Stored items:

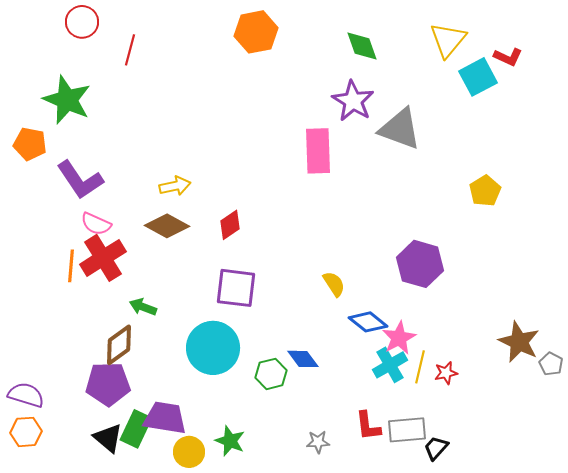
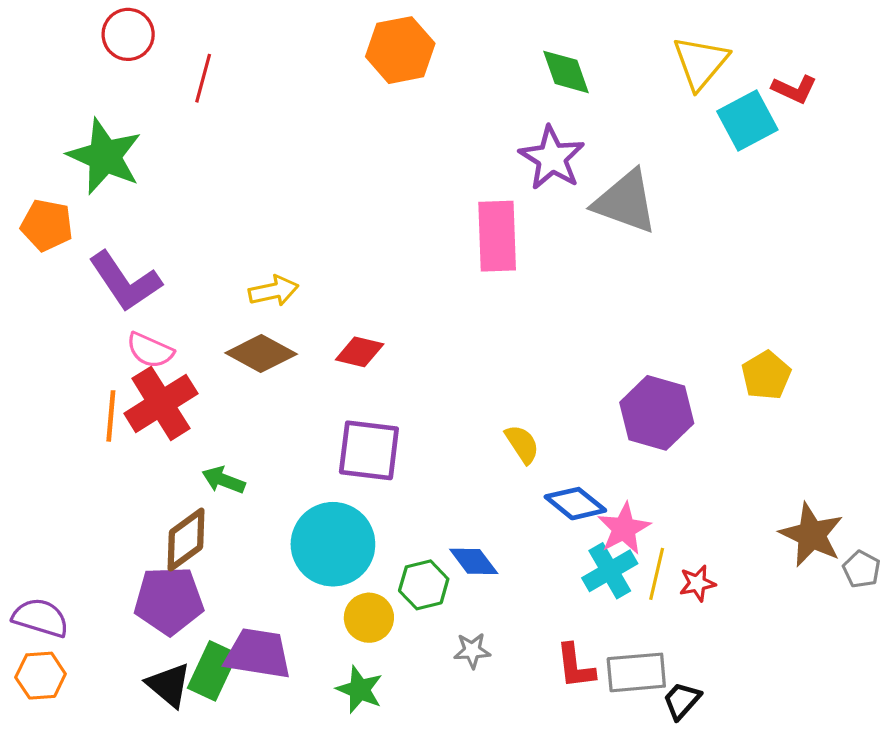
yellow pentagon: (485, 191) -> (766, 375), moved
red diamond: (230, 225) -> (360, 352), turned 48
gray star: (318, 442) -> (472, 651), moved
yellow circle: (189, 452) -> (369, 618), moved

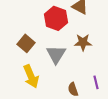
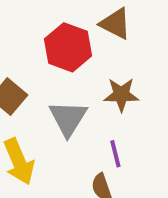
purple line: (96, 82) -> (115, 154), moved

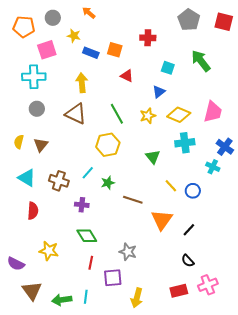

WHAT IS NEEDED: Could you set down every entry above exactly as it stands, with no images?

RESPONSE BELOW:
yellow pentagon: (485, 191) -> (766, 375), moved
red diamond: (230, 225) -> (360, 352), turned 48
gray star: (318, 442) -> (472, 651), moved
yellow circle: (189, 452) -> (369, 618), moved

purple line: (96, 82) -> (115, 154), moved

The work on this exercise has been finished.